• [Given problem]
Filter the records below and copy out each line that contains the string "override". Matching is case-sensitive.

>> start Given information

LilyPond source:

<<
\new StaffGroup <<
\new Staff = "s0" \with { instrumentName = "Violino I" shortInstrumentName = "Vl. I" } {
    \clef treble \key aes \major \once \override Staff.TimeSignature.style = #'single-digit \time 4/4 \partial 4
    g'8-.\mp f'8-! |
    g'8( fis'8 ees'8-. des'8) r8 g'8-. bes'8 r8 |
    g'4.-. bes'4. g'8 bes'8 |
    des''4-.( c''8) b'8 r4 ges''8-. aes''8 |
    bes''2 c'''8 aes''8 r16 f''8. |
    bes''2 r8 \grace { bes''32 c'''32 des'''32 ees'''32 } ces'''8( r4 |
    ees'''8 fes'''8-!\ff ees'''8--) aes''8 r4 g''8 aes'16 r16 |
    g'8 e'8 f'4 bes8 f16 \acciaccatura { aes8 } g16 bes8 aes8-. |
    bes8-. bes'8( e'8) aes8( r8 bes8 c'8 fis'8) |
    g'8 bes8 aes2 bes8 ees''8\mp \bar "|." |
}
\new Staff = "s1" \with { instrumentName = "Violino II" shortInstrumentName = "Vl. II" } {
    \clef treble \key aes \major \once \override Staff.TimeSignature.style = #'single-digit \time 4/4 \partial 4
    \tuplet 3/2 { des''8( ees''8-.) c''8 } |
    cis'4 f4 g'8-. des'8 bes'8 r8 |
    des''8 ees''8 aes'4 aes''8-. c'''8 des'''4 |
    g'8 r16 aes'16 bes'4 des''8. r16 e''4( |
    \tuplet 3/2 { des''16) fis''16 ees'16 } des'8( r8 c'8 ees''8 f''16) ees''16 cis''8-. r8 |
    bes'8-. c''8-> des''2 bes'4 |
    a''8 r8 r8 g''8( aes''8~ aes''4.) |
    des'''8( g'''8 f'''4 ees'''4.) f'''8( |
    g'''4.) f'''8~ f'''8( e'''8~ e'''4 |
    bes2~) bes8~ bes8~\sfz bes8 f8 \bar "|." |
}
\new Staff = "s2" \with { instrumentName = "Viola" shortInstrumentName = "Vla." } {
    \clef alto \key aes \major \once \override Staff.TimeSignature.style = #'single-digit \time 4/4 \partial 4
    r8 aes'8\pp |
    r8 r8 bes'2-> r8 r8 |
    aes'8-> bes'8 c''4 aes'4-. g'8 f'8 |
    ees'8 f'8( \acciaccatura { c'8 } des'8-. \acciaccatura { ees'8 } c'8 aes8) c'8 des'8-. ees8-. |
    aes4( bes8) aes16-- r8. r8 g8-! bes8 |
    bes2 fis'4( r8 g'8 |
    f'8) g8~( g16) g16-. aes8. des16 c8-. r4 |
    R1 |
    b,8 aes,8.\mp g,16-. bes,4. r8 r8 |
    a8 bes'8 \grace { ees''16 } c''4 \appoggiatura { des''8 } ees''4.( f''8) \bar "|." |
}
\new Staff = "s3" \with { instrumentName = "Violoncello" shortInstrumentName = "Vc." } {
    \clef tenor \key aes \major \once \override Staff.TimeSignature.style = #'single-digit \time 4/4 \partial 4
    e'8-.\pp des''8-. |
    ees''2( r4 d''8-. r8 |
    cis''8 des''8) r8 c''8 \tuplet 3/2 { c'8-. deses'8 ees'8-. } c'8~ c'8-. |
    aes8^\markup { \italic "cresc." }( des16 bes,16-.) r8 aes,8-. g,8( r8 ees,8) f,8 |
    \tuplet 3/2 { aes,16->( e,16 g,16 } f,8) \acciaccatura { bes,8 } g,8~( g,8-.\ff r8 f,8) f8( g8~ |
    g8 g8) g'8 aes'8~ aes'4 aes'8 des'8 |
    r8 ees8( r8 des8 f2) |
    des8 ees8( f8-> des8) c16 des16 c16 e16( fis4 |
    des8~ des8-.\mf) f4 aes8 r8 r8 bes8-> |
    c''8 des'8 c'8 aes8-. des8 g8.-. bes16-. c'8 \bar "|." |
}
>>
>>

>> end Given information

• [Response to this exercise]
    \clef treble \key aes \major \once \override Staff.TimeSignature.style = #'single-digit \time 4/4 \partial 4
    \clef treble \key aes \major \once \override Staff.TimeSignature.style = #'single-digit \time 4/4 \partial 4
    \clef alto \key aes \major \once \override Staff.TimeSignature.style = #'single-digit \time 4/4 \partial 4
    \clef tenor \key aes \major \once \override Staff.TimeSignature.style = #'single-digit \time 4/4 \partial 4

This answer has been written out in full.